* [DIRECTIONS FOR THIS TASK] How do the records below read from their first line through the line containing "camera: 140 degrees left, 0 degrees up"? Write those lines out exactly.

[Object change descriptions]
_ _ _ _ _

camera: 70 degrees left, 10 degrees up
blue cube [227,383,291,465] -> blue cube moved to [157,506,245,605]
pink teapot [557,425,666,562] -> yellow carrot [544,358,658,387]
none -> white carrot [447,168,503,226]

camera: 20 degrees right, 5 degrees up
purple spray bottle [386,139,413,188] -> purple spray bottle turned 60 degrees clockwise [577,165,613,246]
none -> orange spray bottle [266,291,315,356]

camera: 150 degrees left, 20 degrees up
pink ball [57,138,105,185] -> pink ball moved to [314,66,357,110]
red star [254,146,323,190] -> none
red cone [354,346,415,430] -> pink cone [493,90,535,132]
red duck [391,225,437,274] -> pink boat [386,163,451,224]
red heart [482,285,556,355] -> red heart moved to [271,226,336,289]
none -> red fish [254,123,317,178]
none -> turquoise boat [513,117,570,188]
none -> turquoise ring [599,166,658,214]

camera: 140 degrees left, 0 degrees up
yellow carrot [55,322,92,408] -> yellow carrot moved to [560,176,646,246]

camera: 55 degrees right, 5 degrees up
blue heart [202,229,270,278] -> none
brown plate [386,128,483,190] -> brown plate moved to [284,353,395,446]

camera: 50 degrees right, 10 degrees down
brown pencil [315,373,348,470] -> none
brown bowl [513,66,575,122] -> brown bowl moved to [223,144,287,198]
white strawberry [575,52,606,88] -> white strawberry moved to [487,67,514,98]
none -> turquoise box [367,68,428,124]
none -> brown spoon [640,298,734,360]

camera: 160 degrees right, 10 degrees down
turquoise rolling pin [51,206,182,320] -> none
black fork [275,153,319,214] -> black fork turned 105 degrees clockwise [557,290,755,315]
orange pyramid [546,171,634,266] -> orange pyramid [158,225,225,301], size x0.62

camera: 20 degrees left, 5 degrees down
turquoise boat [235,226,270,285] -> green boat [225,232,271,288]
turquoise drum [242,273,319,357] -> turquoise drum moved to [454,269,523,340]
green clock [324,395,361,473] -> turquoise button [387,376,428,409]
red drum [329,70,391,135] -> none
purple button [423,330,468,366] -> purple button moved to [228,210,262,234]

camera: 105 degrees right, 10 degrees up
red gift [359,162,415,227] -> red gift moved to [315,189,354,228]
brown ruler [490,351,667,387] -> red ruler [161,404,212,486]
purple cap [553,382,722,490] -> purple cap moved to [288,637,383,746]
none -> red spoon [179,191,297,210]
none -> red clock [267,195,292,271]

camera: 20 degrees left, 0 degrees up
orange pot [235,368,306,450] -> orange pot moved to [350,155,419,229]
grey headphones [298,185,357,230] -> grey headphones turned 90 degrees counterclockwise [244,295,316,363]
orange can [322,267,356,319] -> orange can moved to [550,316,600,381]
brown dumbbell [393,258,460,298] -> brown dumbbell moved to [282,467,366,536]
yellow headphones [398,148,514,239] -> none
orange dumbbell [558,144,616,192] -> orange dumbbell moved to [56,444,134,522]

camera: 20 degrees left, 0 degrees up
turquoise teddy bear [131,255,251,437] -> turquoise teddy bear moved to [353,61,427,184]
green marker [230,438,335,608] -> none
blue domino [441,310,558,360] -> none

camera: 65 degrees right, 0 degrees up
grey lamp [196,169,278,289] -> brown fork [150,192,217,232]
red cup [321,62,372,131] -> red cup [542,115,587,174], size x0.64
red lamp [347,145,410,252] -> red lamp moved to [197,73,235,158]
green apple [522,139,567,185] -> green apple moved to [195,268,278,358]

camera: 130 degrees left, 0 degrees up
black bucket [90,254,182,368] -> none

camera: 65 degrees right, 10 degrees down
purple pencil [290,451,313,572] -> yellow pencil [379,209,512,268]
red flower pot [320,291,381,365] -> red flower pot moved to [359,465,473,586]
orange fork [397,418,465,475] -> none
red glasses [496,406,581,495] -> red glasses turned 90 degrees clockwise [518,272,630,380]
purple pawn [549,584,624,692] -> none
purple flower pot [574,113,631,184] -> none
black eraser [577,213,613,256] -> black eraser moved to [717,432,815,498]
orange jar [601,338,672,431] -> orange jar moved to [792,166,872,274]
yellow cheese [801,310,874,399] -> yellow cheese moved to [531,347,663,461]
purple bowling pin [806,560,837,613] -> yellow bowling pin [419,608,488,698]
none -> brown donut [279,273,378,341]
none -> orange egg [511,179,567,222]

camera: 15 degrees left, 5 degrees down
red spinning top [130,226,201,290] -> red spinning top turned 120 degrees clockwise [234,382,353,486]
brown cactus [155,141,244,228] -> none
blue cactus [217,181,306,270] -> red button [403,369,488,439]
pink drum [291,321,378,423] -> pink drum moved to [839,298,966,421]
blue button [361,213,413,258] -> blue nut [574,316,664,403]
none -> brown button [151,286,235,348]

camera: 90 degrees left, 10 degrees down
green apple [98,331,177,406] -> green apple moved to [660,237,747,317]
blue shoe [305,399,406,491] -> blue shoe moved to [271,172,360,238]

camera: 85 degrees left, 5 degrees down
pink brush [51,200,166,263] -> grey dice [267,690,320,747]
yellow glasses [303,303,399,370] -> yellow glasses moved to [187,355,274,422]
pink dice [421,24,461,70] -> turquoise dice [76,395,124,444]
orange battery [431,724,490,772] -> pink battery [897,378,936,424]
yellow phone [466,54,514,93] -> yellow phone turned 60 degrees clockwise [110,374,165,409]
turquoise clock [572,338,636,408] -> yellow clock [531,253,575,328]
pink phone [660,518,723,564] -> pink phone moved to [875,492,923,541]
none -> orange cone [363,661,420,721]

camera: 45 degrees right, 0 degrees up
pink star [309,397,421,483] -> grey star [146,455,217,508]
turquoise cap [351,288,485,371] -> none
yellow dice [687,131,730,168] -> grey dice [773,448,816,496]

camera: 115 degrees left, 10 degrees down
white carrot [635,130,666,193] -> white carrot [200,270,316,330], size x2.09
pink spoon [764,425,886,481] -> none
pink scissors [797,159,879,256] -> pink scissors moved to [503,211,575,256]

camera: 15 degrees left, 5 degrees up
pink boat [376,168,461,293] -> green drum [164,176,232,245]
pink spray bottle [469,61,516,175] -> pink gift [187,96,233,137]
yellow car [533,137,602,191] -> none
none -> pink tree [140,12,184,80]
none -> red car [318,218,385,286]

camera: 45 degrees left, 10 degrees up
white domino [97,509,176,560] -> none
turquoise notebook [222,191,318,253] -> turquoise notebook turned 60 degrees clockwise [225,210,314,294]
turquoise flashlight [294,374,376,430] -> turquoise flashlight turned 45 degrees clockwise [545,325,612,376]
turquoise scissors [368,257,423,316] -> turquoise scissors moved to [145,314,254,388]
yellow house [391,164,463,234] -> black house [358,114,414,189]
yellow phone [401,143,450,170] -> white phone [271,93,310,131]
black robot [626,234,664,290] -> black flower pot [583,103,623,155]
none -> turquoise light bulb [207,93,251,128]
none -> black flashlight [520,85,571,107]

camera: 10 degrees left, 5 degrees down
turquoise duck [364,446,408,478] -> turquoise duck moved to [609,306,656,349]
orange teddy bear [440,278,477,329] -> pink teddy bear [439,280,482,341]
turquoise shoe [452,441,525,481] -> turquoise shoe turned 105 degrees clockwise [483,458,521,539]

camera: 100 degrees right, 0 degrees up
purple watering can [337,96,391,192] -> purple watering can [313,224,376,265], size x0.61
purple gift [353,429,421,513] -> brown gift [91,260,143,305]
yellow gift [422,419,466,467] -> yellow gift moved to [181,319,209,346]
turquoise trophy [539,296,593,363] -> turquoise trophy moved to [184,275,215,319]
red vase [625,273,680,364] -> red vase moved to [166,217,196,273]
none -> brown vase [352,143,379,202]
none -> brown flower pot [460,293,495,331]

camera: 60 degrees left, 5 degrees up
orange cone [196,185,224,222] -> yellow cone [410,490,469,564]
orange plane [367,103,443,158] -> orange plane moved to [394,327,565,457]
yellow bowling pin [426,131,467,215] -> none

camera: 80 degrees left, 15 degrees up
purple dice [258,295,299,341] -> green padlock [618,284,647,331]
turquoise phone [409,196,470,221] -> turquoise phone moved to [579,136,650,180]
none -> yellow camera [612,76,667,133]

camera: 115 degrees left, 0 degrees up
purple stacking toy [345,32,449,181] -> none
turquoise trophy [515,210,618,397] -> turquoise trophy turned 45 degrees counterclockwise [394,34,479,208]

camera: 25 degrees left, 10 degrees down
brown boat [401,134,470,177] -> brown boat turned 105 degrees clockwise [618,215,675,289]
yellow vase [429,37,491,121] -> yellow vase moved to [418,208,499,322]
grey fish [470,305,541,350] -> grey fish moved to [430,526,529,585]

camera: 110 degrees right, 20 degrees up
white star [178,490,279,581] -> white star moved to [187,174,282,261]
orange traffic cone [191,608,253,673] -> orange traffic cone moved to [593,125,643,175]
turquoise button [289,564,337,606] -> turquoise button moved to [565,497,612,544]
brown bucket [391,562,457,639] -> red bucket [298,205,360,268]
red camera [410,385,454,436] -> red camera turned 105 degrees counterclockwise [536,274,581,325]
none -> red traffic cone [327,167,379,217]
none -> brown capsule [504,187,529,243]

_ _ _ _ _

* [REPLY TO THE TASK]
camera: 70 degrees left, 10 degrees up
blue cube [227,383,291,465] -> blue cube moved to [157,506,245,605]
pink teapot [557,425,666,562] -> yellow carrot [544,358,658,387]
none -> white carrot [447,168,503,226]

camera: 20 degrees right, 5 degrees up
purple spray bottle [386,139,413,188] -> purple spray bottle turned 60 degrees clockwise [577,165,613,246]
none -> orange spray bottle [266,291,315,356]

camera: 150 degrees left, 20 degrees up
pink ball [57,138,105,185] -> pink ball moved to [314,66,357,110]
red star [254,146,323,190] -> none
red cone [354,346,415,430] -> pink cone [493,90,535,132]
red duck [391,225,437,274] -> pink boat [386,163,451,224]
red heart [482,285,556,355] -> red heart moved to [271,226,336,289]
none -> red fish [254,123,317,178]
none -> turquoise boat [513,117,570,188]
none -> turquoise ring [599,166,658,214]

camera: 140 degrees left, 0 degrees up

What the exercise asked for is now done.